- _Action item_: Having found the line containing "orange rectangle: (72, 15)" in the records below, copy that line and each later one exactly, dropping pictures.

(Shape state transition data)
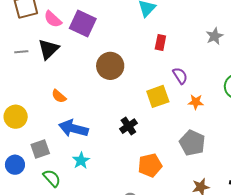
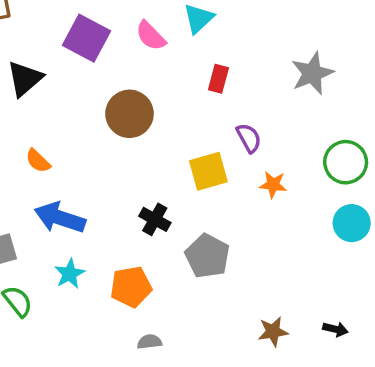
pink semicircle: (53, 19) -> (151, 36), moved
gray star: (215, 36) -> (312, 73), size x1.4
black cross: (128, 126) -> (155, 219), turned -30
gray pentagon: (192, 143) -> (207, 256), moved
orange pentagon: (150, 165) -> (131, 287), moved

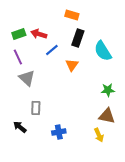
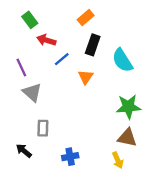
orange rectangle: (72, 15) -> (86, 18), turned -56
green rectangle: (19, 34) -> (30, 20), moved, turned 72
green star: (108, 90) -> (128, 107), size x1.5

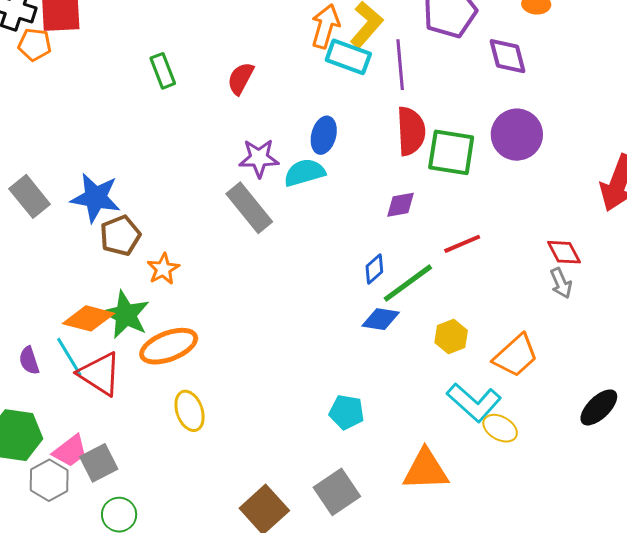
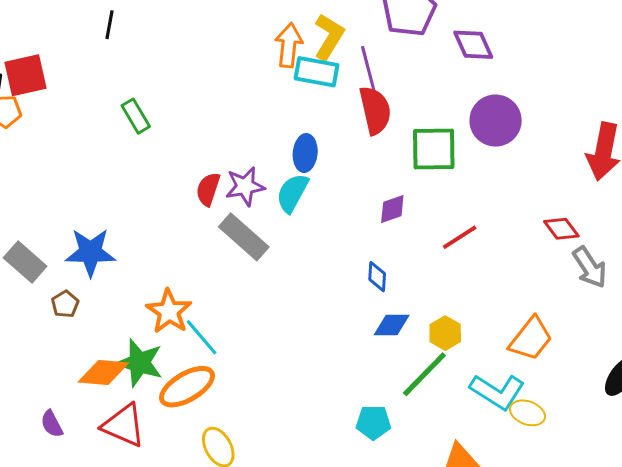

- _Result of this exercise_:
orange rectangle: (72, 15) -> (86, 18), turned -56
green rectangle: (19, 34) -> (30, 20), moved, turned 72
green star: (108, 90) -> (128, 107), size x1.5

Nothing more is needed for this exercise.